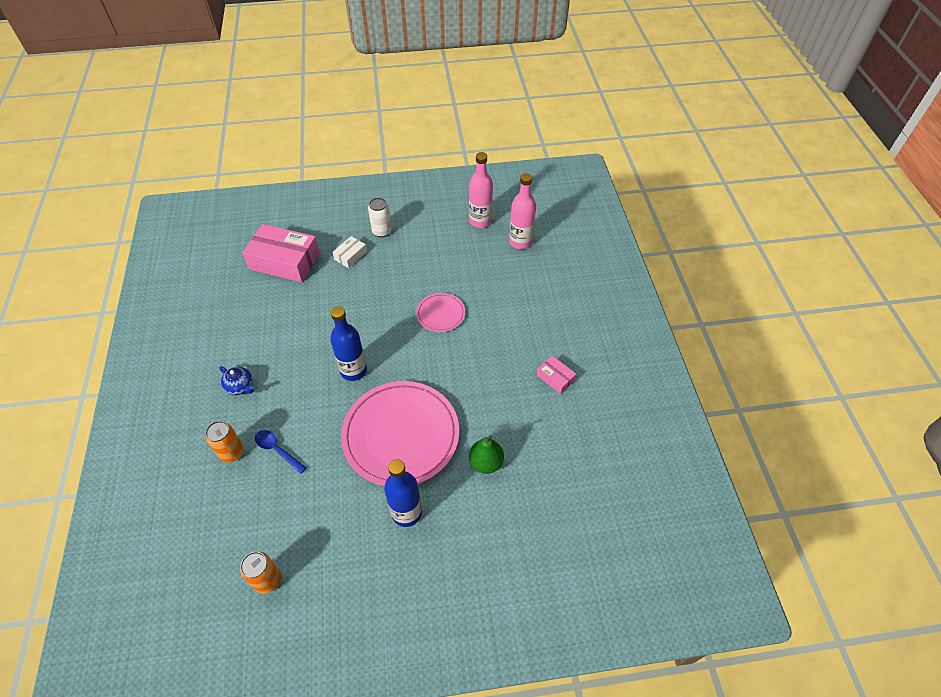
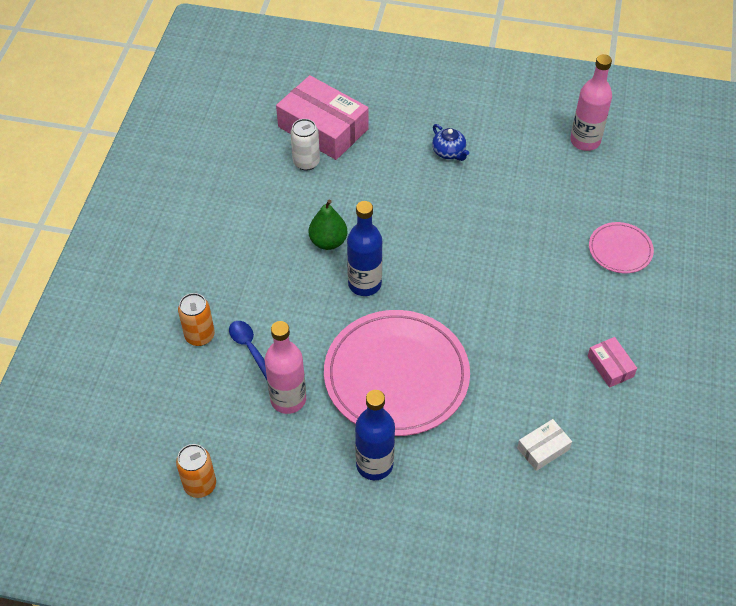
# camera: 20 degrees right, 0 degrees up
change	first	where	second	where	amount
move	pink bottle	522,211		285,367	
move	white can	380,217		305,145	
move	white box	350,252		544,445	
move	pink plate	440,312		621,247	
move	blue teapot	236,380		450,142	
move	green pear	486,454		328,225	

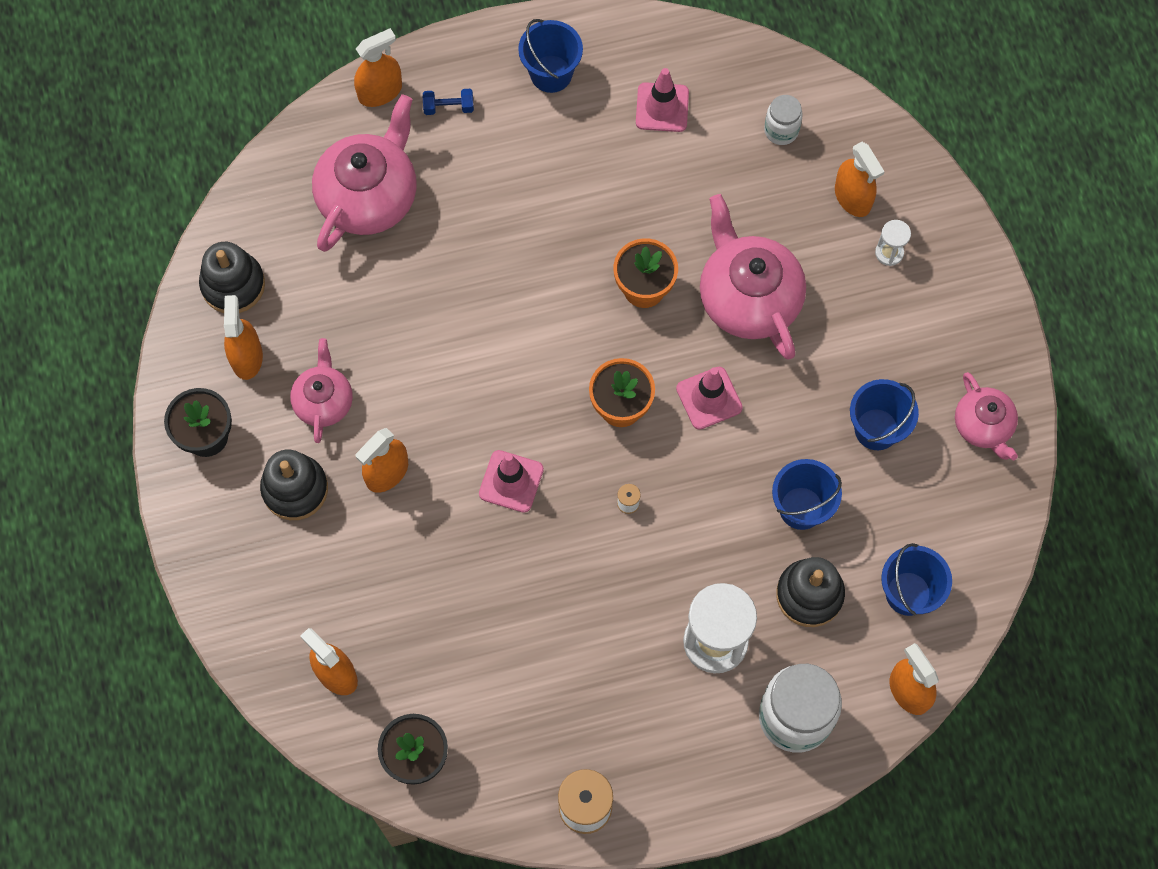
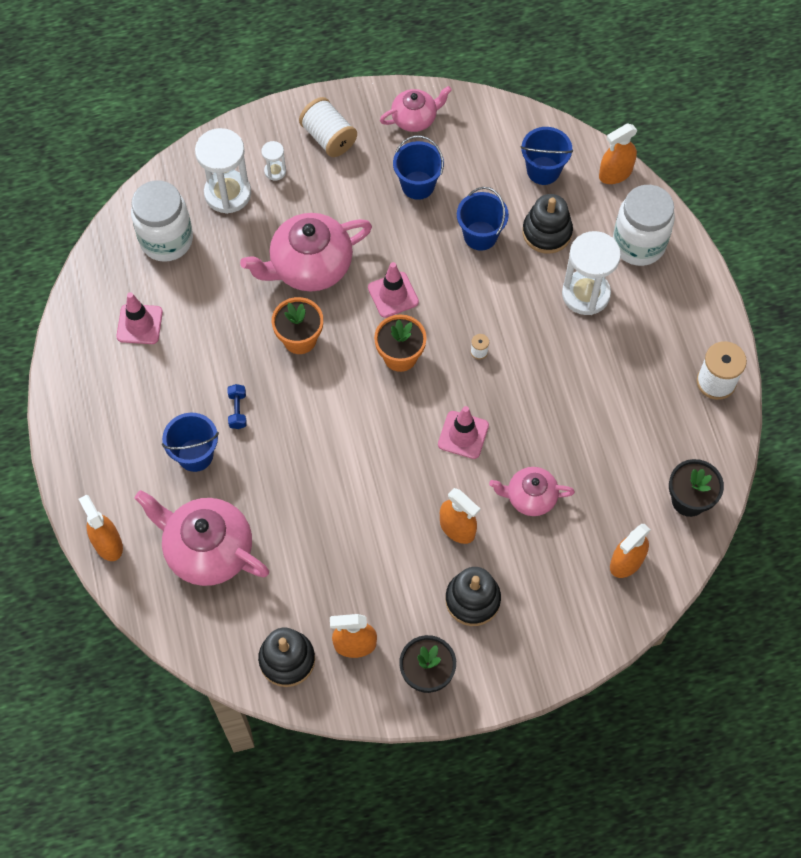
# camera: 90 degrees left, 5 degrees down
change	first	where	second	where	amount
move	blue bucket	550,56		190,442	
move	blue dumbbell	448,102		237,406	
resize	white jar	783,120		162,221	x1.94
replace	orange spray bottle	860,179	white hourglass	223,171	
move	pink teapot	321,390		532,491	
insert			white spool	328,127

+++

Exercise directions
Copy all of the records verbatim, omitting the pictures.

Response
# camera: 20 degrees right, 0 degrees up
change	first	where	second	where	amount
move	pink bottle	522,211		285,367	
move	white can	380,217		305,145	
move	white box	350,252		544,445	
move	pink plate	440,312		621,247	
move	blue teapot	236,380		450,142	
move	green pear	486,454		328,225	

# camera: 90 degrees left, 5 degrees down
change	first	where	second	where	amount
move	blue bucket	550,56		190,442	
move	blue dumbbell	448,102		237,406	
resize	white jar	783,120		162,221	x1.94
replace	orange spray bottle	860,179	white hourglass	223,171	
move	pink teapot	321,390		532,491	
insert			white spool	328,127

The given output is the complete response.